EXERCISE DESCRIPTION: What lines of the data below include the word "Glühbirne"? Report them by copying each.

========================================

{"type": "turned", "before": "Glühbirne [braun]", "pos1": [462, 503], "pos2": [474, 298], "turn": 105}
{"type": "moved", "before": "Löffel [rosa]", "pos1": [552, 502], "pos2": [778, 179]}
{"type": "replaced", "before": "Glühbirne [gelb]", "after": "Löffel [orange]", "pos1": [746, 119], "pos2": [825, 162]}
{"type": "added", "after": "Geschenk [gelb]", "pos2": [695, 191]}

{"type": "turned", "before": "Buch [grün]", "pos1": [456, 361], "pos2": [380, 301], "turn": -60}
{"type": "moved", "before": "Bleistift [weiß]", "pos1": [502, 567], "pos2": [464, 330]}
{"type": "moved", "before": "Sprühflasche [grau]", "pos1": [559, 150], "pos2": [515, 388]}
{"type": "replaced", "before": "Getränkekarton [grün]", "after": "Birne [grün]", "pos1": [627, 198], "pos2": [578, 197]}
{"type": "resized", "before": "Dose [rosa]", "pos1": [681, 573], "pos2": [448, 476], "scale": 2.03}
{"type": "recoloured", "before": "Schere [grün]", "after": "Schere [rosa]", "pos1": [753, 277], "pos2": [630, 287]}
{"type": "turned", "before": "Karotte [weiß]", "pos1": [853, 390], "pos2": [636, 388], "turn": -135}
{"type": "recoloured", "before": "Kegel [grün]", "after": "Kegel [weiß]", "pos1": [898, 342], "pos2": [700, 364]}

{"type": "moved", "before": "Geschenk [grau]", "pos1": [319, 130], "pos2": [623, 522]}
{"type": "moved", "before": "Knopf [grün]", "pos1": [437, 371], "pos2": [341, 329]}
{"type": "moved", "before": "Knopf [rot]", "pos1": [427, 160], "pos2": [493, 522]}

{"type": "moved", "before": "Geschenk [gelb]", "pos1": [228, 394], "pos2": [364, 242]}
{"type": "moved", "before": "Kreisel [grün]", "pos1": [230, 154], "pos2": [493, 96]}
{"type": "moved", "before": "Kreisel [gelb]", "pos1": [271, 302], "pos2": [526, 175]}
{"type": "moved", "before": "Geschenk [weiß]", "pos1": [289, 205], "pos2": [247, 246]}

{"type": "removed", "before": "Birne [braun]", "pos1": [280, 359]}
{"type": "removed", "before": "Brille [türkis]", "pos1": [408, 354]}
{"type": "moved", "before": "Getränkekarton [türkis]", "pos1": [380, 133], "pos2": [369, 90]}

========================================

SOLUTION BELOW:
{"type": "turned", "before": "Glühbirne [braun]", "pos1": [462, 503], "pos2": [474, 298], "turn": 105}
{"type": "replaced", "before": "Glühbirne [gelb]", "after": "Löffel [orange]", "pos1": [746, 119], "pos2": [825, 162]}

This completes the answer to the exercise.